# Data supplied:
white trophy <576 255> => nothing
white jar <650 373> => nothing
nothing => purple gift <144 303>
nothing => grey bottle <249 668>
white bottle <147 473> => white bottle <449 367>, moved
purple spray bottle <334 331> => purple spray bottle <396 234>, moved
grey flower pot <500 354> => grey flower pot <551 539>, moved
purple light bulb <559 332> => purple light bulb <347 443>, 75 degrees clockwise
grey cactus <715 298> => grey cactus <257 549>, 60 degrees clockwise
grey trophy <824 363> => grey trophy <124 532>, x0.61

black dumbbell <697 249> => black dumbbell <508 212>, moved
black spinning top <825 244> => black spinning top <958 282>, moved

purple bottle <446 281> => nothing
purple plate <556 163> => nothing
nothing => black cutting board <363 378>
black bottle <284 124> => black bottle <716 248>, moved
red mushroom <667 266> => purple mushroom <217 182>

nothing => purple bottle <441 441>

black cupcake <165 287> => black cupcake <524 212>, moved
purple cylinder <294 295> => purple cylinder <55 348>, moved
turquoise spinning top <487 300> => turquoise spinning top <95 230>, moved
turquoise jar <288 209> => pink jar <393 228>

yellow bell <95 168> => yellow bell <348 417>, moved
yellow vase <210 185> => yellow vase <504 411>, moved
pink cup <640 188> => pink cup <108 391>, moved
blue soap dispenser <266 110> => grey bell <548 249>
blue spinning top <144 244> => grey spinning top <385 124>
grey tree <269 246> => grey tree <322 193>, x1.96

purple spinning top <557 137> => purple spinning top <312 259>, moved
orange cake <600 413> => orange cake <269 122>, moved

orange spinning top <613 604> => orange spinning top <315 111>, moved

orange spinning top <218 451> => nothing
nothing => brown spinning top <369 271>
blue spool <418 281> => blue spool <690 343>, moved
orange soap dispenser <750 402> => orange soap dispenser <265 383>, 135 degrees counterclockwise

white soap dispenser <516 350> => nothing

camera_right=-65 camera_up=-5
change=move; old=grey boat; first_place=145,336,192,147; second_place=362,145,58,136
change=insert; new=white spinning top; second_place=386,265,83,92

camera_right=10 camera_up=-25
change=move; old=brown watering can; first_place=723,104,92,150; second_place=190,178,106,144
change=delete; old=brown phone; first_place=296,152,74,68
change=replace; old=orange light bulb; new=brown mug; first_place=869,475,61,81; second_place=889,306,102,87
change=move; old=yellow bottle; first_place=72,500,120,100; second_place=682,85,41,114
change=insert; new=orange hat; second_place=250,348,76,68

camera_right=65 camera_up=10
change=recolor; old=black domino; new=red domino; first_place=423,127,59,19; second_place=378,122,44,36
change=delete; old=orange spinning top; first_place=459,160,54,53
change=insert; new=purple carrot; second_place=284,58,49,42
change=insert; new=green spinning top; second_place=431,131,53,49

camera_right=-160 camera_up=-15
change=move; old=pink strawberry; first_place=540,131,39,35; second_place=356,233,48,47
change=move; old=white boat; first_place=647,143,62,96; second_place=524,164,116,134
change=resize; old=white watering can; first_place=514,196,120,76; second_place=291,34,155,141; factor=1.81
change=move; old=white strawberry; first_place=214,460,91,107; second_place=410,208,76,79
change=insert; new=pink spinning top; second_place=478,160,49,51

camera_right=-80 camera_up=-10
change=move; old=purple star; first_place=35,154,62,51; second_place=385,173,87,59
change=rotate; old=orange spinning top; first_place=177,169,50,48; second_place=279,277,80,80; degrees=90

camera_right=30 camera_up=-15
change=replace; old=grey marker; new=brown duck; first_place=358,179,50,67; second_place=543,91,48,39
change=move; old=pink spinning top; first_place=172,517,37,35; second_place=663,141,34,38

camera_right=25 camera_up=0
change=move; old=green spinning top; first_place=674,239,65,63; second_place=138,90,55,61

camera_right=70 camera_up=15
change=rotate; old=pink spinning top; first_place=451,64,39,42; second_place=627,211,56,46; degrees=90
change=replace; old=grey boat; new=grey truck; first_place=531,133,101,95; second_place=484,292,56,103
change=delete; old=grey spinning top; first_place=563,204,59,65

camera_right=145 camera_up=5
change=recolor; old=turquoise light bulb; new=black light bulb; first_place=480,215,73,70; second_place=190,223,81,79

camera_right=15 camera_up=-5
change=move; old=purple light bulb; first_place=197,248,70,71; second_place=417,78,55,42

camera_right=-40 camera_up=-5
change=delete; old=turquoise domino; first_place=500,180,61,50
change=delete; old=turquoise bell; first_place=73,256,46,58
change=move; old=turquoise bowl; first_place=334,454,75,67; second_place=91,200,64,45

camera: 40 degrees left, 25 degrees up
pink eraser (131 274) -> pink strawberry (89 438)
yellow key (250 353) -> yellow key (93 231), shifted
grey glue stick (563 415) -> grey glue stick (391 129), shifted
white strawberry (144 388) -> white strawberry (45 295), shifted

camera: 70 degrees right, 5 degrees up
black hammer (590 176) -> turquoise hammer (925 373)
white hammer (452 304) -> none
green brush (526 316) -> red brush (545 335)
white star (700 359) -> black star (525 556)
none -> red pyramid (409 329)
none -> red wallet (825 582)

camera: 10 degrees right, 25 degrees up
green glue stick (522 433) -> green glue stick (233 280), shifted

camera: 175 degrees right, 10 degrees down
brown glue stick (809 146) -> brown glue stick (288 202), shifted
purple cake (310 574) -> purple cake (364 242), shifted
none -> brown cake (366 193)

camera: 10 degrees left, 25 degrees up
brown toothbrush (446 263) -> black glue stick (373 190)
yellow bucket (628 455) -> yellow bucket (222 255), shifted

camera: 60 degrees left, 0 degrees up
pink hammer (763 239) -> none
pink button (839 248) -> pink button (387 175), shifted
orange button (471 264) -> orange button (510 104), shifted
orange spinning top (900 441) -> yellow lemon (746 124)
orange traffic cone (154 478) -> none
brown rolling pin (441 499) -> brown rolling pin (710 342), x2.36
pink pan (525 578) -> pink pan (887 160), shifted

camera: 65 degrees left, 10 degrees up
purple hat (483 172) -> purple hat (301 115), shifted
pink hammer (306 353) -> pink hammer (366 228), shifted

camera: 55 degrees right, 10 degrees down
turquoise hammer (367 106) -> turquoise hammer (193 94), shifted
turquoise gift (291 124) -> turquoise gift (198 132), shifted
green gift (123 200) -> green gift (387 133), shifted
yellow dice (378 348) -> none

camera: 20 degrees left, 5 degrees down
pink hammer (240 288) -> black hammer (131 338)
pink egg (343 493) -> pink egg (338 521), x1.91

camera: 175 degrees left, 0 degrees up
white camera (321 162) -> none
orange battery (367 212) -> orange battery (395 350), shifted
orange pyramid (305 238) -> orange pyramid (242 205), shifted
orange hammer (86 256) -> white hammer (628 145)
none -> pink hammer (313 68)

# Your objective:
One stretch of the lines above is wanted, from the line that contains "camera: 40 degrees left, 25 degrees up" through the line that contains "grey glue stick (563". Output it exactly.

# Your response:
camera: 40 degrees left, 25 degrees up
pink eraser (131 274) -> pink strawberry (89 438)
yellow key (250 353) -> yellow key (93 231), shifted
grey glue stick (563 415) -> grey glue stick (391 129), shifted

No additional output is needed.